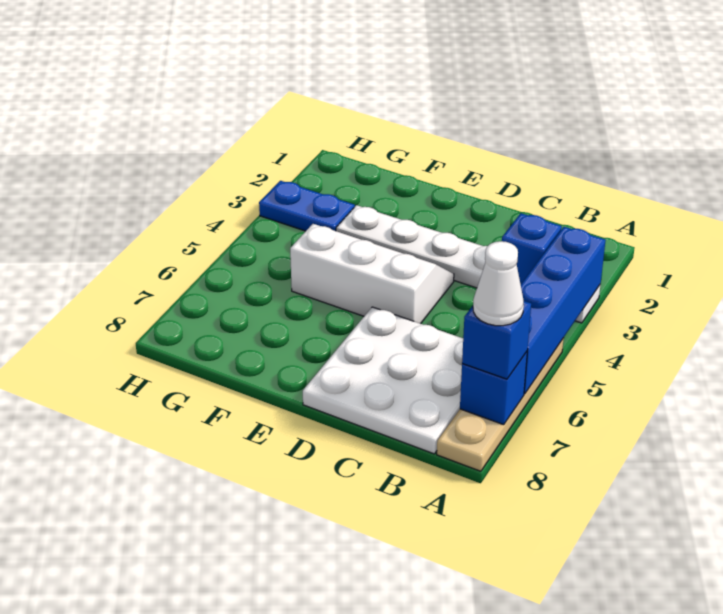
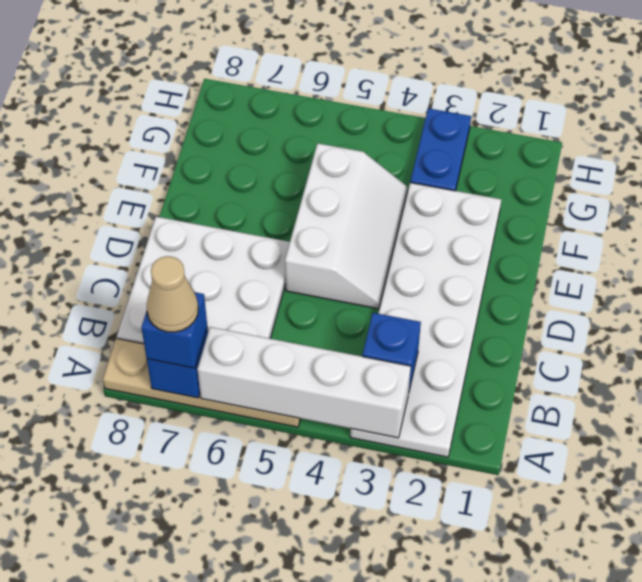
white plate A3:F3 level 1 -> white plate A2:F3 level 1
blue brick A3:A6 level 2 -> white brick A3:A6 level 2
white cone A7 level 4 -> tan cone A7 level 4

────────────────────

• Required action:
Restate the full listing verbatim and drop every picture.

• Exercise solution:
white plate A3:F3 level 1 -> white plate A2:F3 level 1
blue brick A3:A6 level 2 -> white brick A3:A6 level 2
white cone A7 level 4 -> tan cone A7 level 4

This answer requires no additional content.